- **EXERCISE INSTRUCTIONS**:
Reproduce, without alteration, every line of the data; exclude the images.

-------- PROVIDED DATA

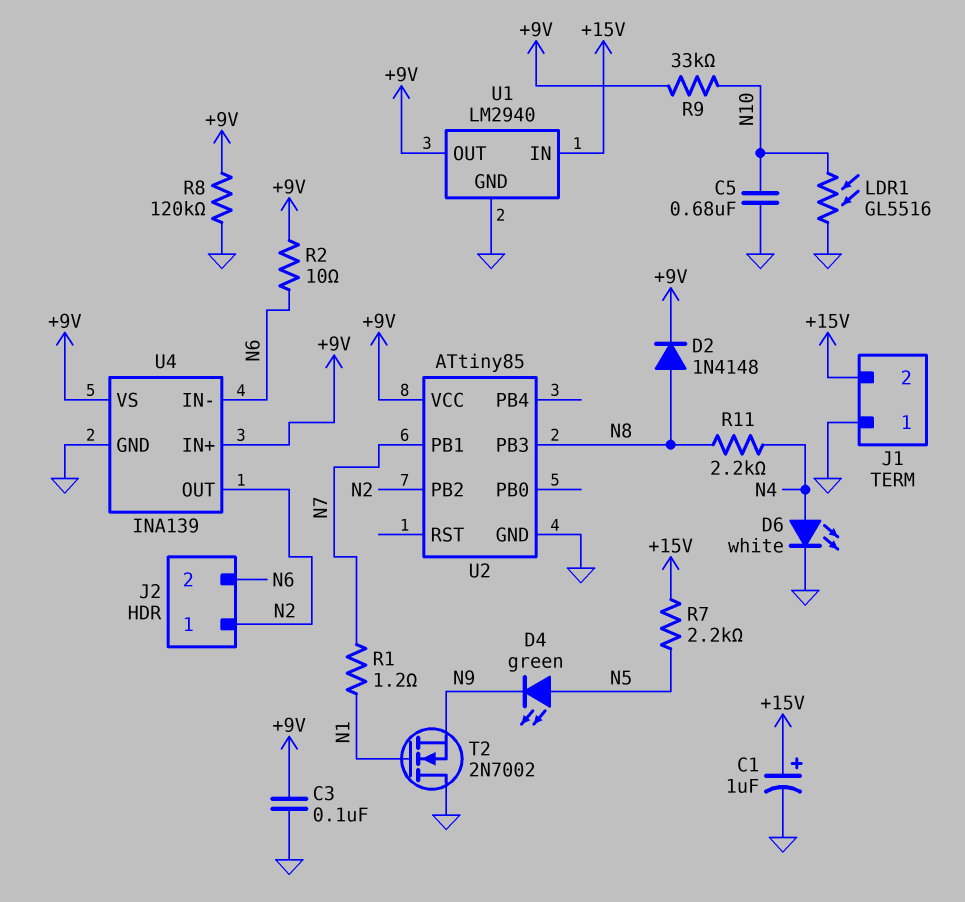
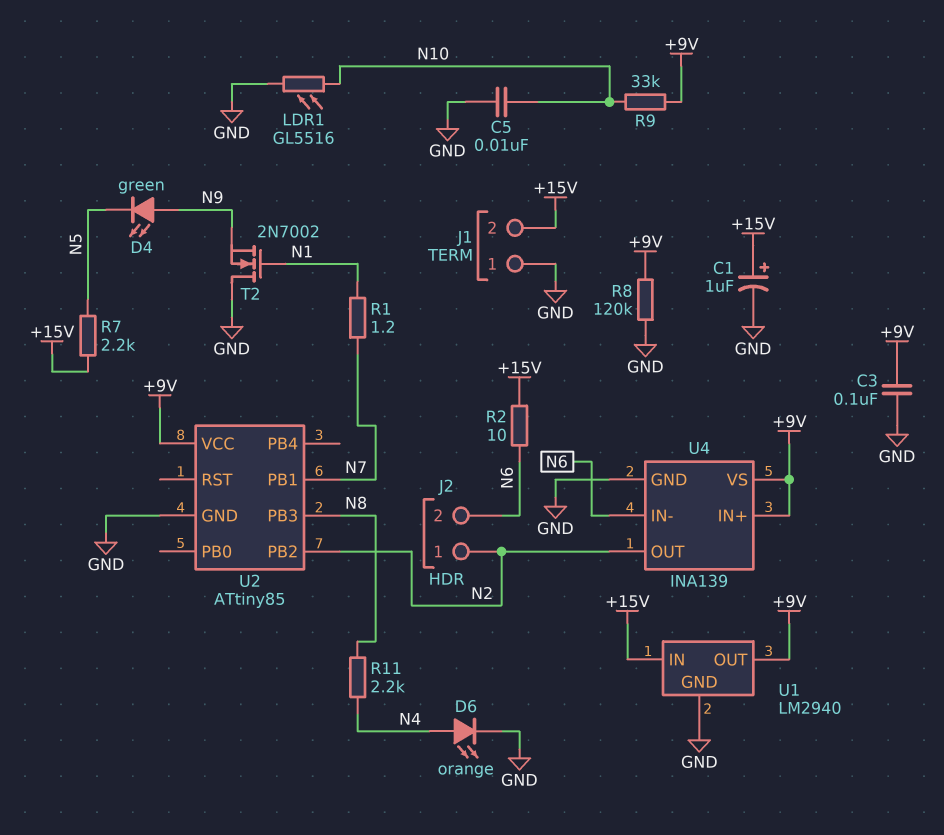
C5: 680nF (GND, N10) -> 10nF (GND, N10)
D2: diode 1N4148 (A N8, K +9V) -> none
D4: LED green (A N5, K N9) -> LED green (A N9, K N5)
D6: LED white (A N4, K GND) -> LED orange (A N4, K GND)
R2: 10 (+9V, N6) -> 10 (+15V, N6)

----------------

- **RESULT BELOW**:
C5: 680nF (GND, N10) -> 10nF (GND, N10)
D2: diode 1N4148 (A N8, K +9V) -> none
D4: LED green (A N5, K N9) -> LED green (A N9, K N5)
D6: LED white (A N4, K GND) -> LED orange (A N4, K GND)
R2: 10 (+9V, N6) -> 10 (+15V, N6)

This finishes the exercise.